→ EXERCISE DIRECTIONS
Each entry has to be copied exactly, with nothing missed.

Stored entries
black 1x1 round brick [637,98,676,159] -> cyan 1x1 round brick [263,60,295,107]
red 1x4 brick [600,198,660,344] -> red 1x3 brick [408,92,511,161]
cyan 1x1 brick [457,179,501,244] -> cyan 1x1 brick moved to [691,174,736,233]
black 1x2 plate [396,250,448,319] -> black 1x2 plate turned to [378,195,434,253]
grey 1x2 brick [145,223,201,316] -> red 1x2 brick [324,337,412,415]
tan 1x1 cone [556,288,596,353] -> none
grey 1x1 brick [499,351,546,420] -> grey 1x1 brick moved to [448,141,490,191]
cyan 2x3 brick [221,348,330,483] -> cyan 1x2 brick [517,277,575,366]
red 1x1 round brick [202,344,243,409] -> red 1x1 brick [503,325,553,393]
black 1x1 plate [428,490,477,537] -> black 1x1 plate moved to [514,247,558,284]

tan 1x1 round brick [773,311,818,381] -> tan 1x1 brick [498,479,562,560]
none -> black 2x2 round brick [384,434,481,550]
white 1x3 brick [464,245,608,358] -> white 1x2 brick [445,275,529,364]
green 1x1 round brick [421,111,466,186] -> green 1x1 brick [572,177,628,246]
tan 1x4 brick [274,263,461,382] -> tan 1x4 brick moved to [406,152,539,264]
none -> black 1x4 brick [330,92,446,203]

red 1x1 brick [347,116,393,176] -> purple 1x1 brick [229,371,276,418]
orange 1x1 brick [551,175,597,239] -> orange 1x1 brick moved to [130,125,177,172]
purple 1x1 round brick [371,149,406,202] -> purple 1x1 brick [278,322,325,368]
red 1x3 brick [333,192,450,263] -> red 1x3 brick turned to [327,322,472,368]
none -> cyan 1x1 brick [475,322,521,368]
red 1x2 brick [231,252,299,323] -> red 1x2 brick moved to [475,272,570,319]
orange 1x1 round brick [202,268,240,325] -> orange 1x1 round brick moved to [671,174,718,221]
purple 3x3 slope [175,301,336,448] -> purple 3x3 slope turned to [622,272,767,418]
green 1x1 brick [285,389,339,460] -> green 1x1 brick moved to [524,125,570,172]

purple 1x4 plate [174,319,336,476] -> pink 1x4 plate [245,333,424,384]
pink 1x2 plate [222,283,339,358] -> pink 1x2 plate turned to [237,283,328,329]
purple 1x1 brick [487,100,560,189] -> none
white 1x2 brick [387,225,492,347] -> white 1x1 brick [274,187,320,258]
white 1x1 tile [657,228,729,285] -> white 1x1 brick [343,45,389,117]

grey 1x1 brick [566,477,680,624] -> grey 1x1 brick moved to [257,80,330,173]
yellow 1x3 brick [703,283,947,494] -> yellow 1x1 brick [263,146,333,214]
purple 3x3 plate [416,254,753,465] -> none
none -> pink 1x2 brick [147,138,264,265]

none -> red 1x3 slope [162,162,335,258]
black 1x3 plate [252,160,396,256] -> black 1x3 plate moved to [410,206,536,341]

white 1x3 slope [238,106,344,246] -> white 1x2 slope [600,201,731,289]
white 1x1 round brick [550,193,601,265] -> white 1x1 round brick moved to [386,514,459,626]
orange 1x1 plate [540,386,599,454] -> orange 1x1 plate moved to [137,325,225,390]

→ ANSWER TO THE PROBLEM
black 1x1 round brick [637,98,676,159] -> cyan 1x1 round brick [263,60,295,107]
red 1x4 brick [600,198,660,344] -> red 1x3 brick [408,92,511,161]
cyan 1x1 brick [457,179,501,244] -> cyan 1x1 brick moved to [691,174,736,233]
black 1x2 plate [396,250,448,319] -> black 1x2 plate turned to [378,195,434,253]
grey 1x2 brick [145,223,201,316] -> red 1x2 brick [324,337,412,415]
tan 1x1 cone [556,288,596,353] -> none
grey 1x1 brick [499,351,546,420] -> grey 1x1 brick moved to [448,141,490,191]
cyan 2x3 brick [221,348,330,483] -> cyan 1x2 brick [517,277,575,366]
red 1x1 round brick [202,344,243,409] -> red 1x1 brick [503,325,553,393]
black 1x1 plate [428,490,477,537] -> black 1x1 plate moved to [514,247,558,284]

tan 1x1 round brick [773,311,818,381] -> tan 1x1 brick [498,479,562,560]
none -> black 2x2 round brick [384,434,481,550]
white 1x3 brick [464,245,608,358] -> white 1x2 brick [445,275,529,364]
green 1x1 round brick [421,111,466,186] -> green 1x1 brick [572,177,628,246]
tan 1x4 brick [274,263,461,382] -> tan 1x4 brick moved to [406,152,539,264]
none -> black 1x4 brick [330,92,446,203]

red 1x1 brick [347,116,393,176] -> purple 1x1 brick [229,371,276,418]
orange 1x1 brick [551,175,597,239] -> orange 1x1 brick moved to [130,125,177,172]
purple 1x1 round brick [371,149,406,202] -> purple 1x1 brick [278,322,325,368]
red 1x3 brick [333,192,450,263] -> red 1x3 brick turned to [327,322,472,368]
none -> cyan 1x1 brick [475,322,521,368]
red 1x2 brick [231,252,299,323] -> red 1x2 brick moved to [475,272,570,319]
orange 1x1 round brick [202,268,240,325] -> orange 1x1 round brick moved to [671,174,718,221]
purple 3x3 slope [175,301,336,448] -> purple 3x3 slope turned to [622,272,767,418]
green 1x1 brick [285,389,339,460] -> green 1x1 brick moved to [524,125,570,172]

purple 1x4 plate [174,319,336,476] -> pink 1x4 plate [245,333,424,384]
pink 1x2 plate [222,283,339,358] -> pink 1x2 plate turned to [237,283,328,329]
purple 1x1 brick [487,100,560,189] -> none
white 1x2 brick [387,225,492,347] -> white 1x1 brick [274,187,320,258]
white 1x1 tile [657,228,729,285] -> white 1x1 brick [343,45,389,117]

grey 1x1 brick [566,477,680,624] -> grey 1x1 brick moved to [257,80,330,173]
yellow 1x3 brick [703,283,947,494] -> yellow 1x1 brick [263,146,333,214]
purple 3x3 plate [416,254,753,465] -> none
none -> pink 1x2 brick [147,138,264,265]

none -> red 1x3 slope [162,162,335,258]
black 1x3 plate [252,160,396,256] -> black 1x3 plate moved to [410,206,536,341]

white 1x3 slope [238,106,344,246] -> white 1x2 slope [600,201,731,289]
white 1x1 round brick [550,193,601,265] -> white 1x1 round brick moved to [386,514,459,626]
orange 1x1 plate [540,386,599,454] -> orange 1x1 plate moved to [137,325,225,390]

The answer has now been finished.